Set down, character for character, everything in the records below from the line holding "DRIVER pin VCC: VIN -> GND" down to the line holding "STEPPER pin IN3: D6 -> D5", and no other line.

• _Source material_:

----

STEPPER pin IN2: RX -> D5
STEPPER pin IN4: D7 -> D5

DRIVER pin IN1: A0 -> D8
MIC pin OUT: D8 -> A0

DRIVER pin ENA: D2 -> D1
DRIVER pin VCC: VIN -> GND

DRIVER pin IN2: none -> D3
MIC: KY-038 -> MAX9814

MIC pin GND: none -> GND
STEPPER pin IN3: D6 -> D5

----

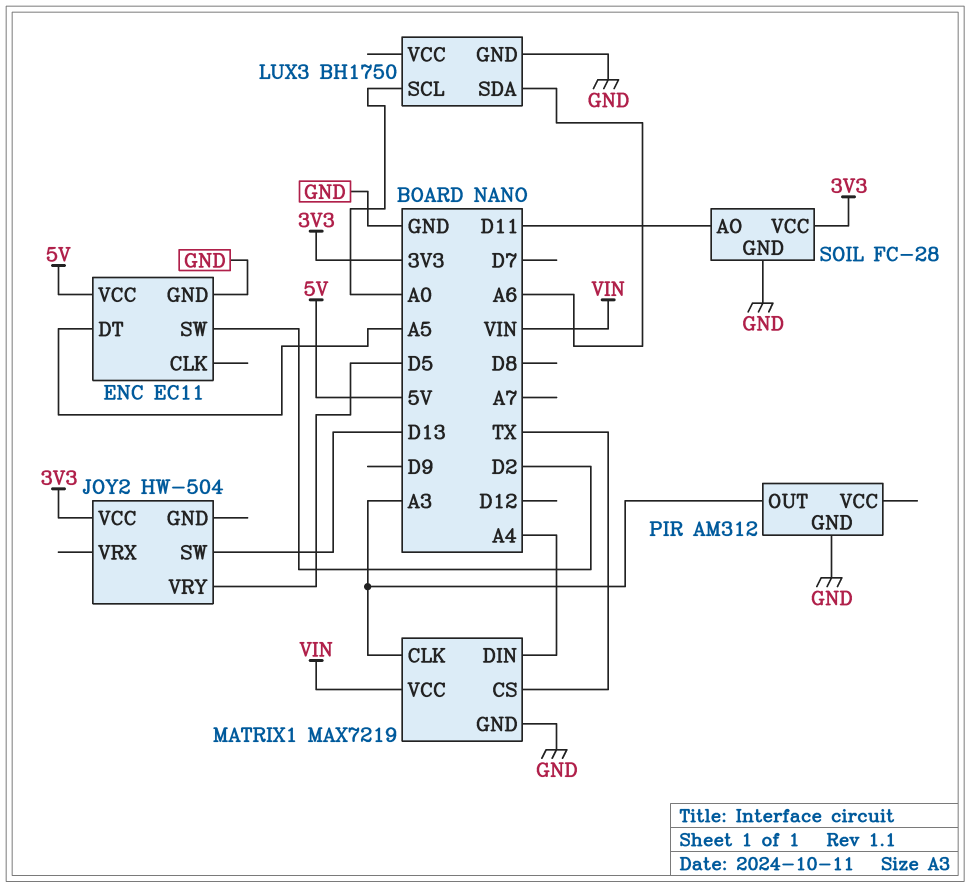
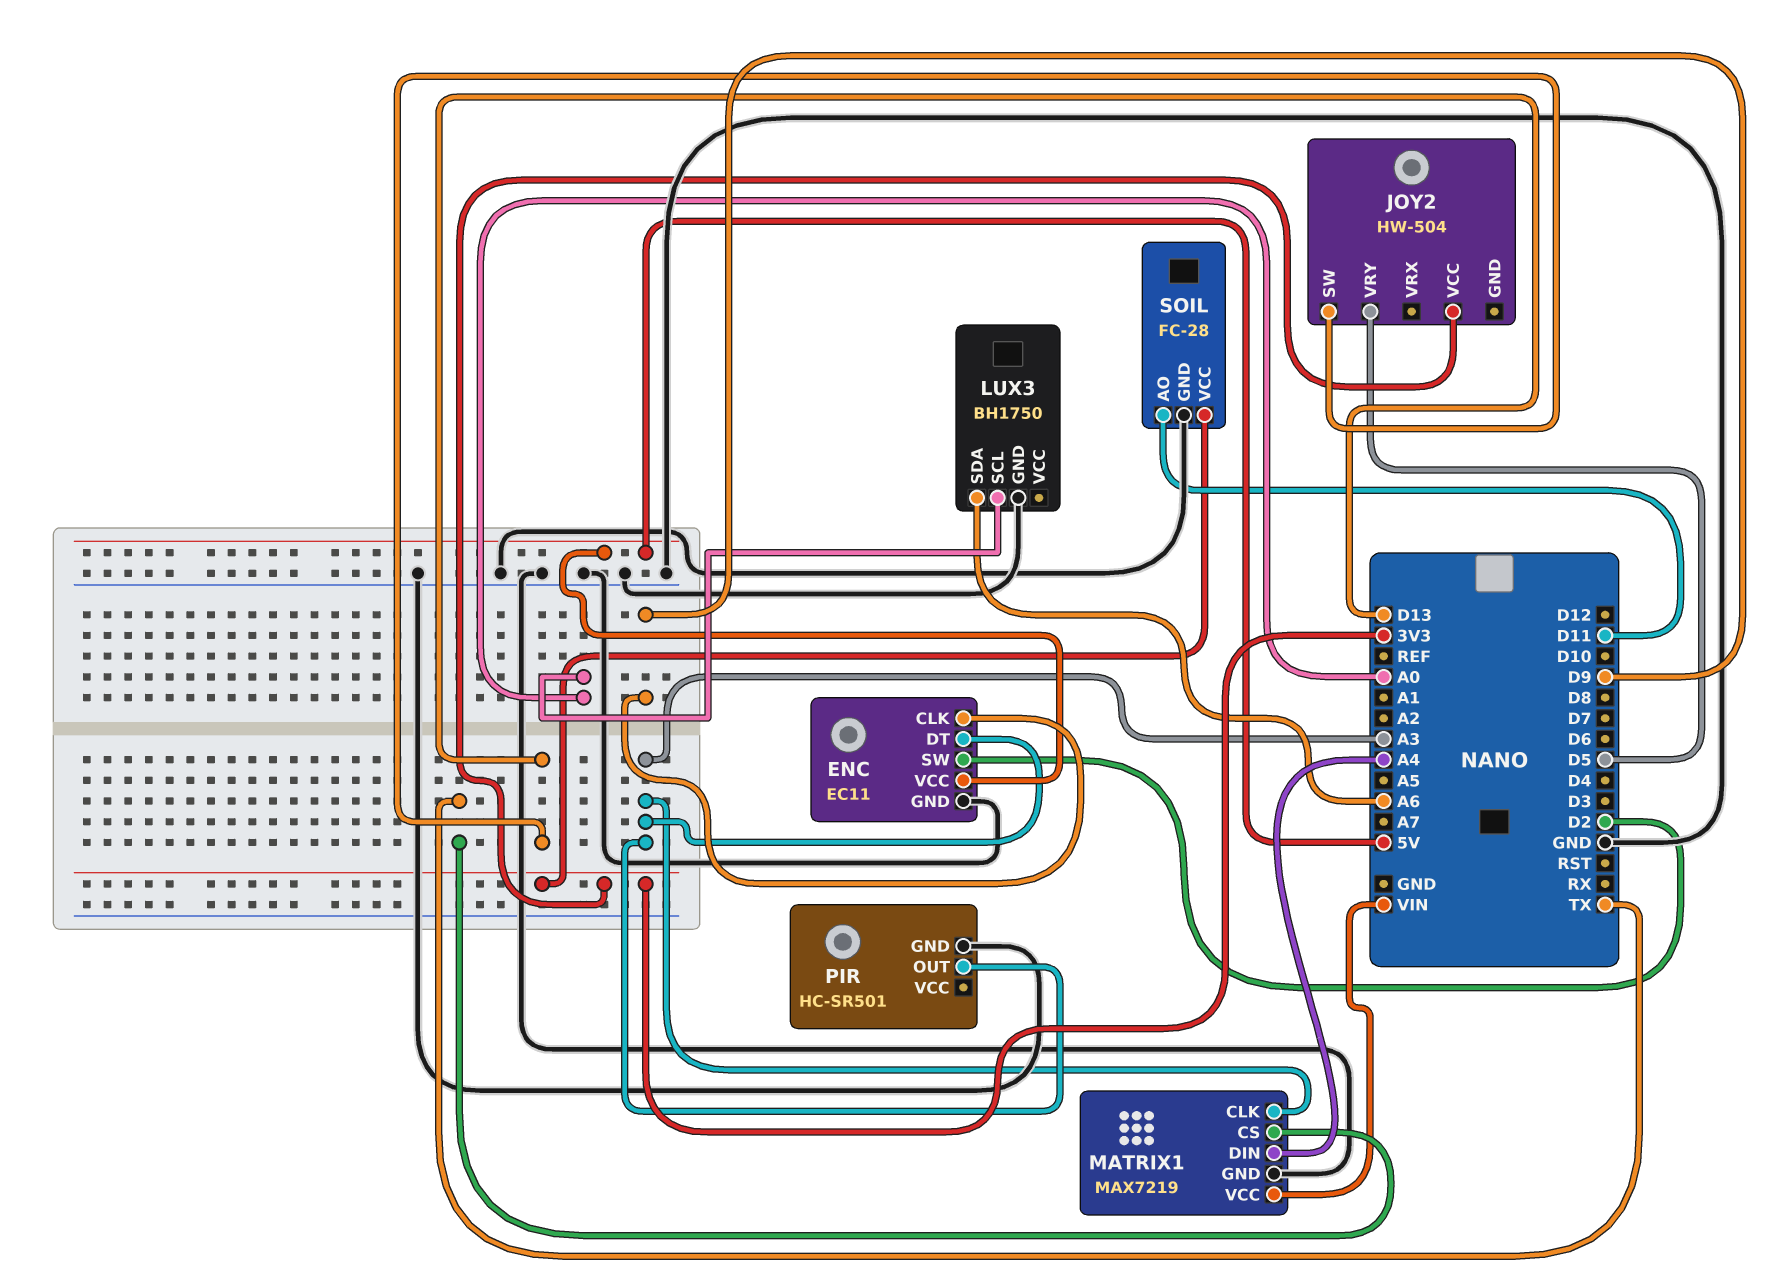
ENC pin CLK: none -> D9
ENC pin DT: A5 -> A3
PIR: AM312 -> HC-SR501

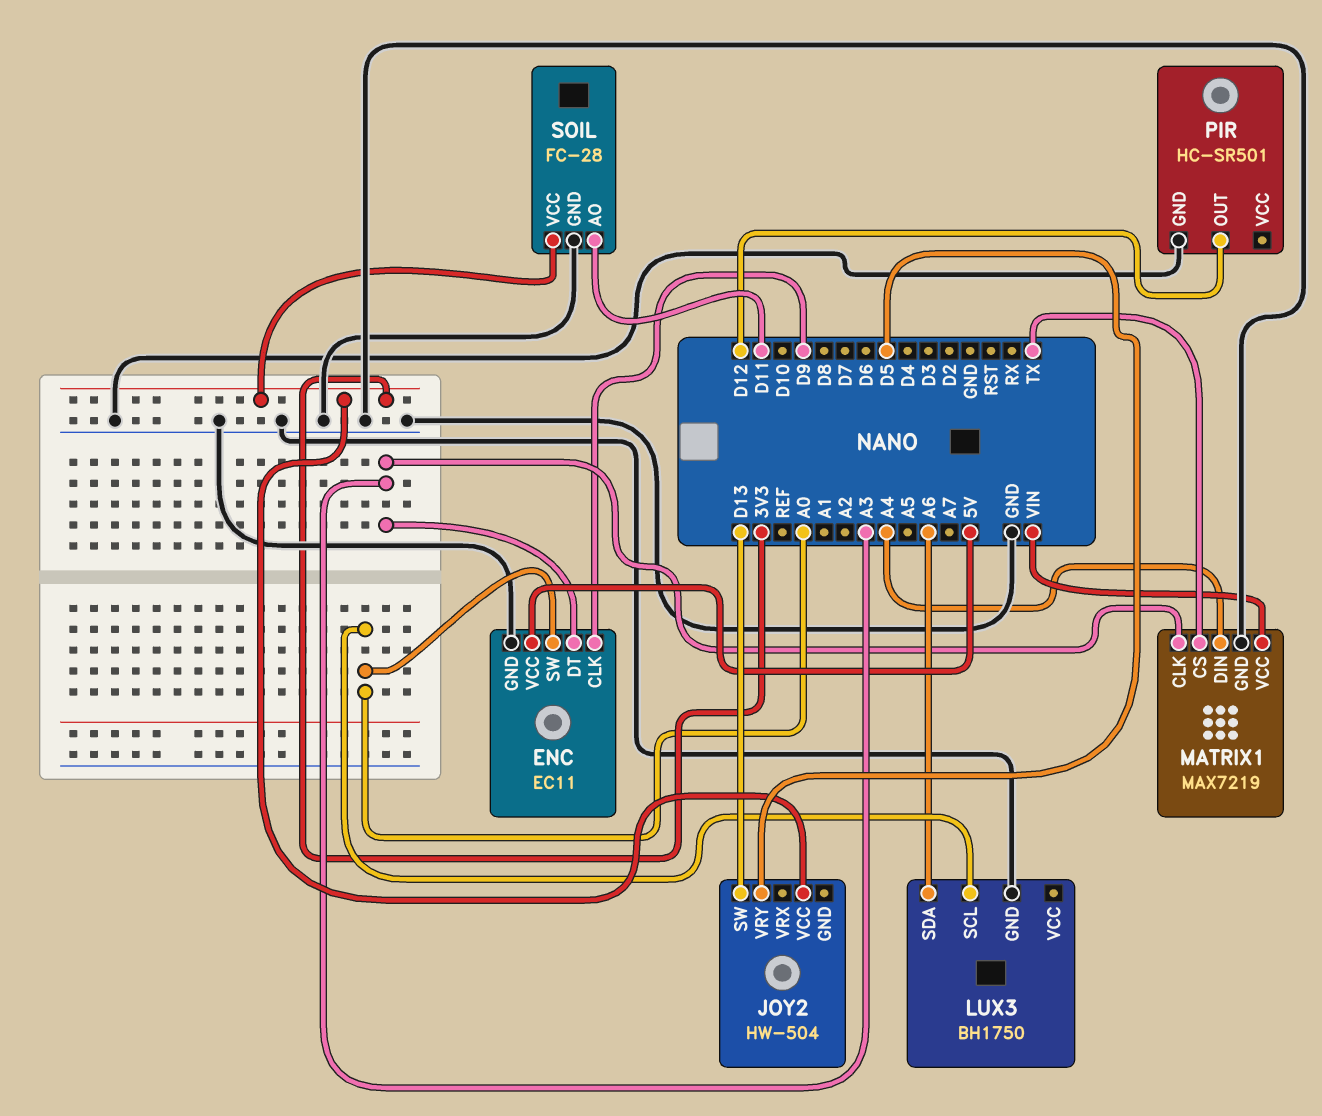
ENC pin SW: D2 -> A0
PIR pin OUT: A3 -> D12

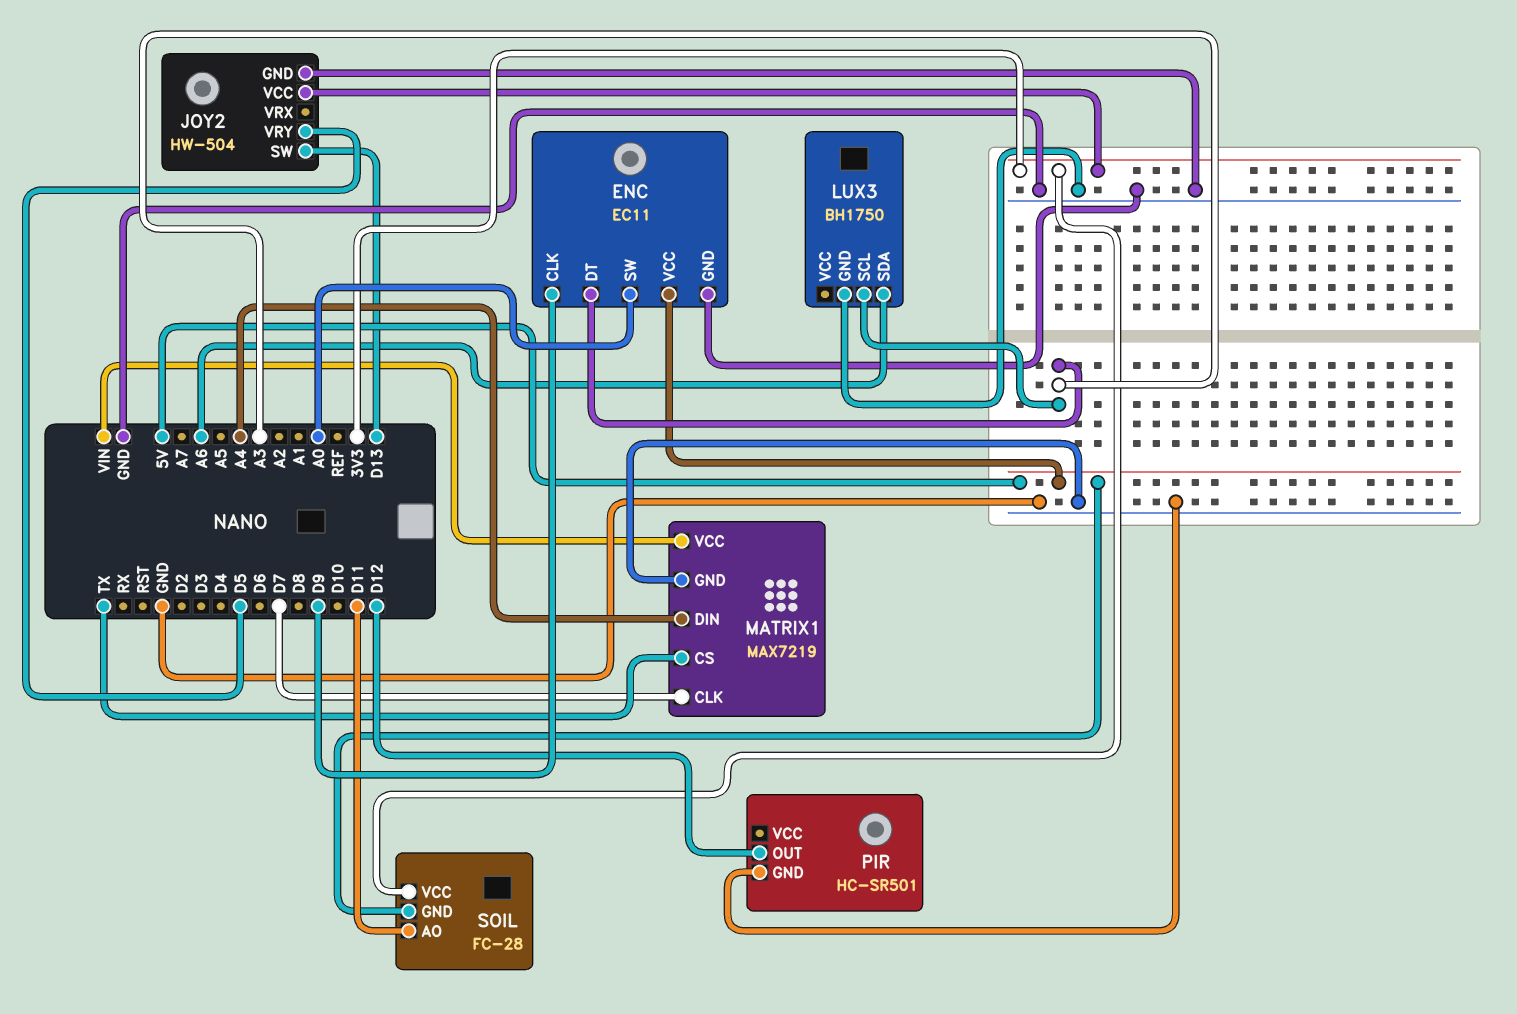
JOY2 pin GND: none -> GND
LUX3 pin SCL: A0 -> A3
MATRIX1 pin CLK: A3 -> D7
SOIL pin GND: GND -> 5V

----

• _Exercise output_:
DRIVER pin VCC: VIN -> GND

DRIVER pin IN2: none -> D3
MIC: KY-038 -> MAX9814

MIC pin GND: none -> GND
STEPPER pin IN3: D6 -> D5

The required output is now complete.